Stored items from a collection
□ □ □ □ □

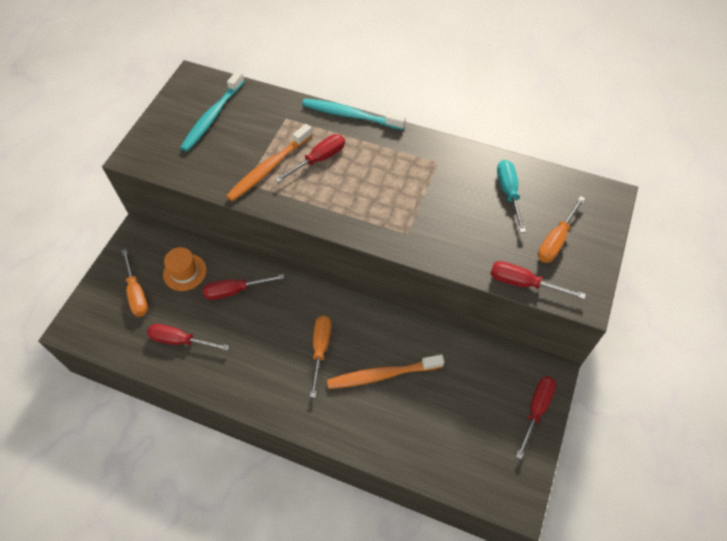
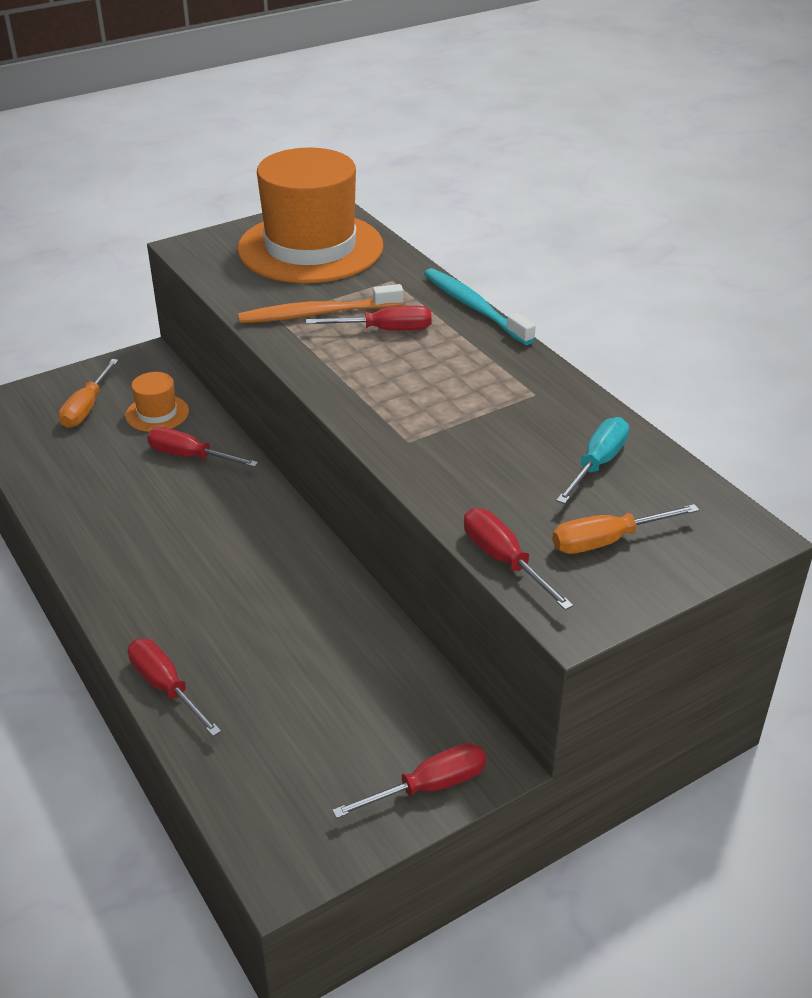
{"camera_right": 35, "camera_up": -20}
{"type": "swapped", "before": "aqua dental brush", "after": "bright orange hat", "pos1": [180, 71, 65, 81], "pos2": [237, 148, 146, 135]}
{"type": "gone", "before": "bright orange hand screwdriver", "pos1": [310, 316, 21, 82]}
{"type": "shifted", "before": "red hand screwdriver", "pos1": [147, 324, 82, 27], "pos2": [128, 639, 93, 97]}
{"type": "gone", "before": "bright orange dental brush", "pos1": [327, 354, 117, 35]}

□ □ □ □ □

WORK ITEM ::
Copy out all lines above holding "brush".

SOLVED EXERCISE ::
{"type": "swapped", "before": "aqua dental brush", "after": "bright orange hat", "pos1": [180, 71, 65, 81], "pos2": [237, 148, 146, 135]}
{"type": "gone", "before": "bright orange dental brush", "pos1": [327, 354, 117, 35]}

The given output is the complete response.